• **Work instruction**: Return each line below exactly as it reads, and omit any image in it.

--- Dataset entries Enclosed Below ---

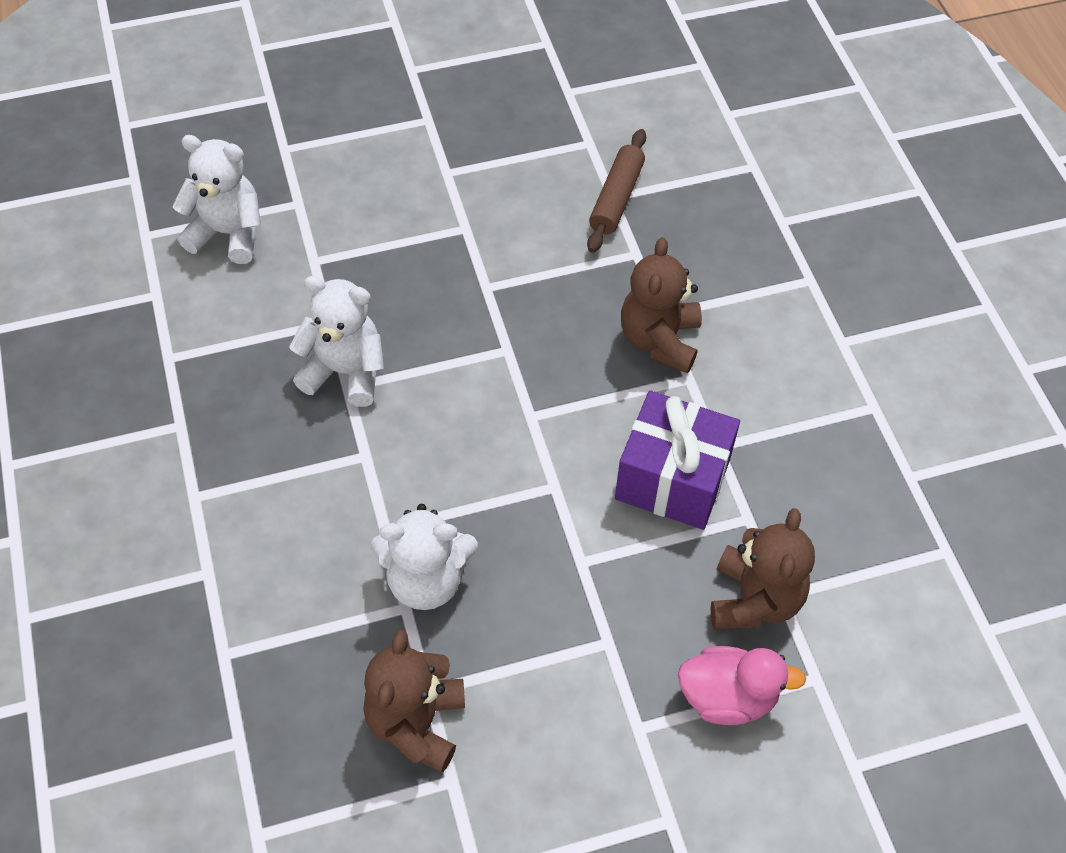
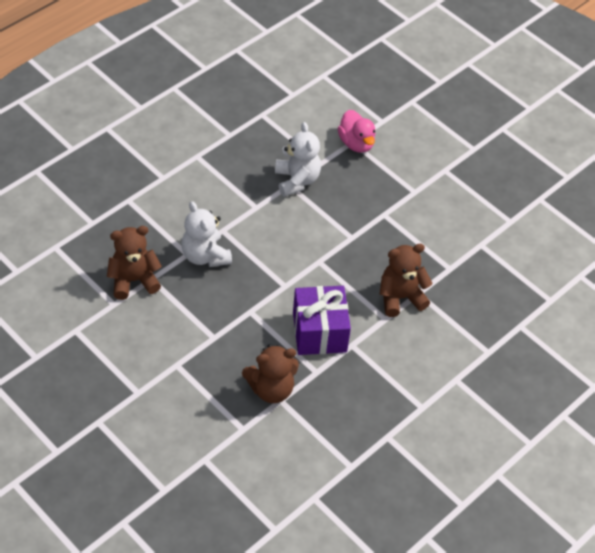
camera: 60 degrees right, 5 degrees down
(228, 233) = (345, 104): white teddy bear -> none
(616, 198) = (481, 246): brown rolling pin -> none
(728, 697) = (212, 395): pink duck -> pink duck (356, 143)

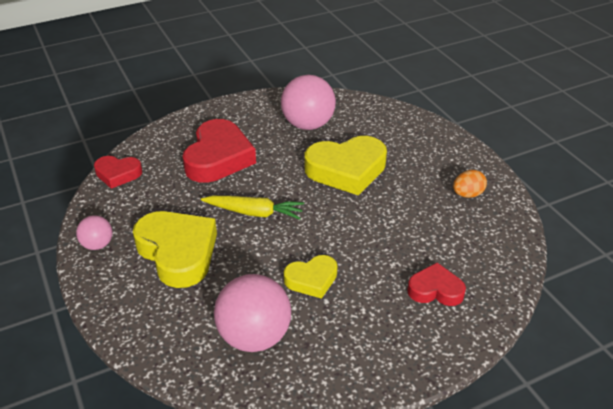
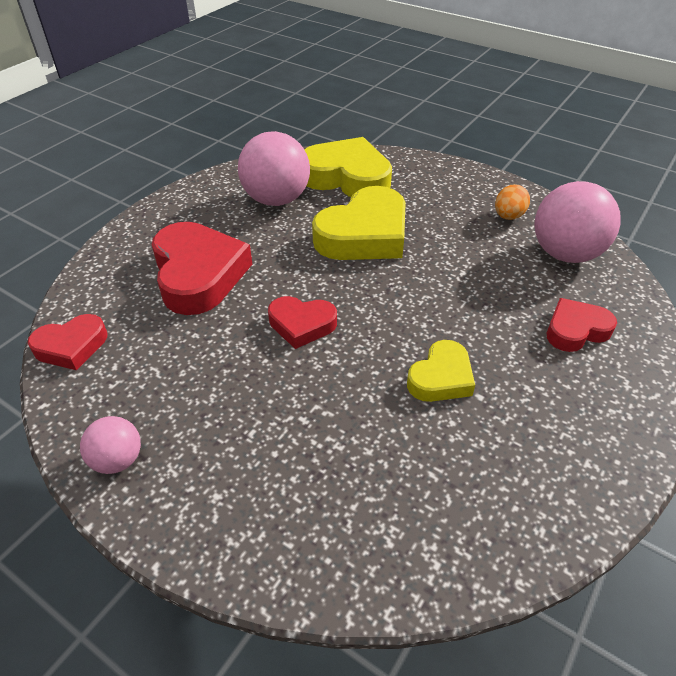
camera: 30 degrees left, 5 degrees up
(178, 252) = (246, 418): yellow heart -> yellow heart (347, 177)
(254, 212) = (302, 325): yellow carrot -> red heart
(254, 336) = (440, 485): pink ball -> pink ball (565, 254)

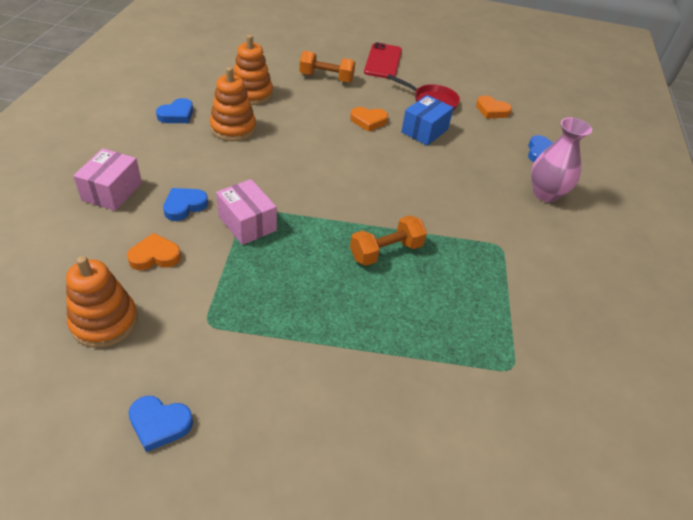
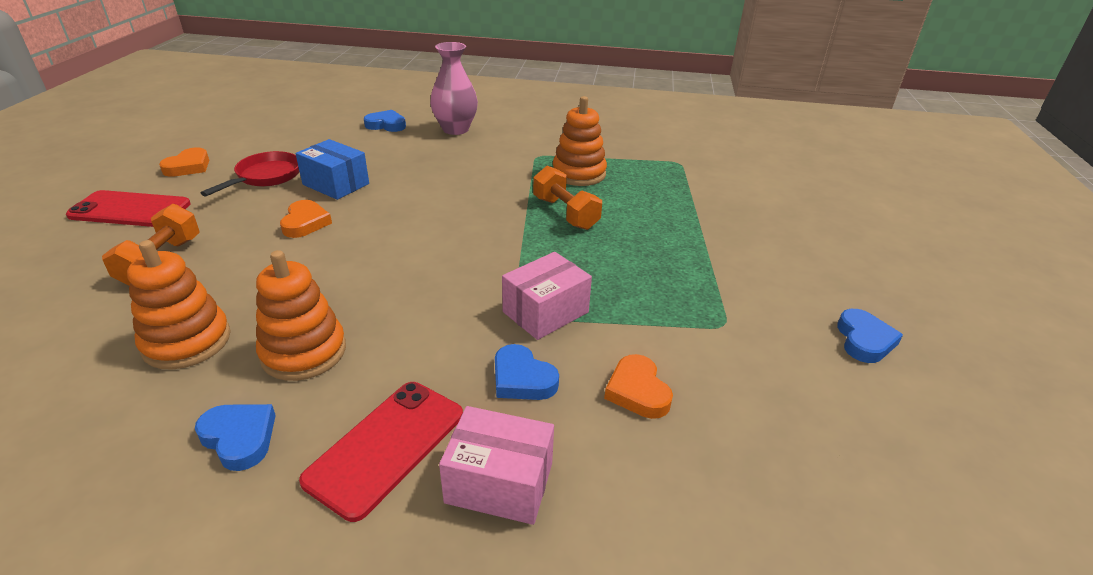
camera: 90 degrees left, 10 degrees down
(104, 321) = (772, 417): orange stacking toy -> orange stacking toy (579, 174)
(152, 156) = (386, 446): none -> red phone
(491, 110) = (297, 142): orange heart -> orange heart (188, 167)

--- End of Enclosed Dataset entries ---

• **Exercise result**:
camera: 60 degrees right, 5 degrees down
(228, 233) = (345, 104): white teddy bear -> none
(616, 198) = (481, 246): brown rolling pin -> none
(728, 697) = (212, 395): pink duck -> pink duck (356, 143)

camera: 30 degrees left, 5 degrees up
(178, 252) = (246, 418): yellow heart -> yellow heart (347, 177)
(254, 212) = (302, 325): yellow carrot -> red heart
(254, 336) = (440, 485): pink ball -> pink ball (565, 254)

camera: 90 degrees left, 10 degrees down
(104, 321) = (772, 417): orange stacking toy -> orange stacking toy (579, 174)
(152, 156) = (386, 446): none -> red phone
(491, 110) = (297, 142): orange heart -> orange heart (188, 167)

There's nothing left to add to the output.